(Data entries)
^^^^^^^^

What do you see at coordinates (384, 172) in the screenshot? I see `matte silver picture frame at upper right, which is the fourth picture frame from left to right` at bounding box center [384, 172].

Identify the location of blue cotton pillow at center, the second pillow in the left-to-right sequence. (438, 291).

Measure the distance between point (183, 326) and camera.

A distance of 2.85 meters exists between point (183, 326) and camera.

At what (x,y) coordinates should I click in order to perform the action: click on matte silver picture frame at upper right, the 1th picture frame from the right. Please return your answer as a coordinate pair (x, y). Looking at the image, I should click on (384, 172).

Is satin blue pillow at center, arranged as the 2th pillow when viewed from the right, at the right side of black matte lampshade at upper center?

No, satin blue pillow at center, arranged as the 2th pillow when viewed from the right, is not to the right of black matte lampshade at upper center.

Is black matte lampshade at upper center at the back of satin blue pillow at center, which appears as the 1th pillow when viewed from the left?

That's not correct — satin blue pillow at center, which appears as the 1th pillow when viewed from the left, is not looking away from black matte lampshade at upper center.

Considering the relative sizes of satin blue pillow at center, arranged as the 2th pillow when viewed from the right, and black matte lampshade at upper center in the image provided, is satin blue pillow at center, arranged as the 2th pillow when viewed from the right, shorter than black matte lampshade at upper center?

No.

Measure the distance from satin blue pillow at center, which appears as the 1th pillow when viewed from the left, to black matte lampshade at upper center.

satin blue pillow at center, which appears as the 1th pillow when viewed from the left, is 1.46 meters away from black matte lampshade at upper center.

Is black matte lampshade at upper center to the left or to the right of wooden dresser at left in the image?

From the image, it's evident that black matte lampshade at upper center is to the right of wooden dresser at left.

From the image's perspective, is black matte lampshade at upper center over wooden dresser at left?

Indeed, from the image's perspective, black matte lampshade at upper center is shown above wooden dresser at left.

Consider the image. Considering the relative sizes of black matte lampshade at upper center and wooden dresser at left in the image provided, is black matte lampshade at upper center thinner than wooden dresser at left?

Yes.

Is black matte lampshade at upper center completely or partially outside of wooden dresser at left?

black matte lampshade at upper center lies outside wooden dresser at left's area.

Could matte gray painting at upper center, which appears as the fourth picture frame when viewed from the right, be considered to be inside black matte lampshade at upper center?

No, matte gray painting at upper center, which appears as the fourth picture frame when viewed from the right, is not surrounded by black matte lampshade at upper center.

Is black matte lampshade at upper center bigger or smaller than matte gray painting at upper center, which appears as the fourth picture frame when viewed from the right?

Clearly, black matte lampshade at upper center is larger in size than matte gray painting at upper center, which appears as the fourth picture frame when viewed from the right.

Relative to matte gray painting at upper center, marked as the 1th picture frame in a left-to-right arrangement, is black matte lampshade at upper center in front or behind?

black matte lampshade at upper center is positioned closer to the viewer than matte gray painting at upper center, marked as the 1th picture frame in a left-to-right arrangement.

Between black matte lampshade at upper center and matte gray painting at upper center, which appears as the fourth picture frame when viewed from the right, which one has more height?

^^^^^^^^

=== REQUIRED WORK ===
Report every line of the rows above that contains the string "coordinates", treating uppercase and lowercase as different.

=== FULL RESPONSE ===
What do you see at coordinates (384, 172) in the screenshot? I see `matte silver picture frame at upper right, which is the fourth picture frame from left to right` at bounding box center [384, 172].
At what (x,y) coordinates should I click in order to perform the action: click on matte silver picture frame at upper right, the 1th picture frame from the right. Please return your answer as a coordinate pair (x, y). Looking at the image, I should click on (384, 172).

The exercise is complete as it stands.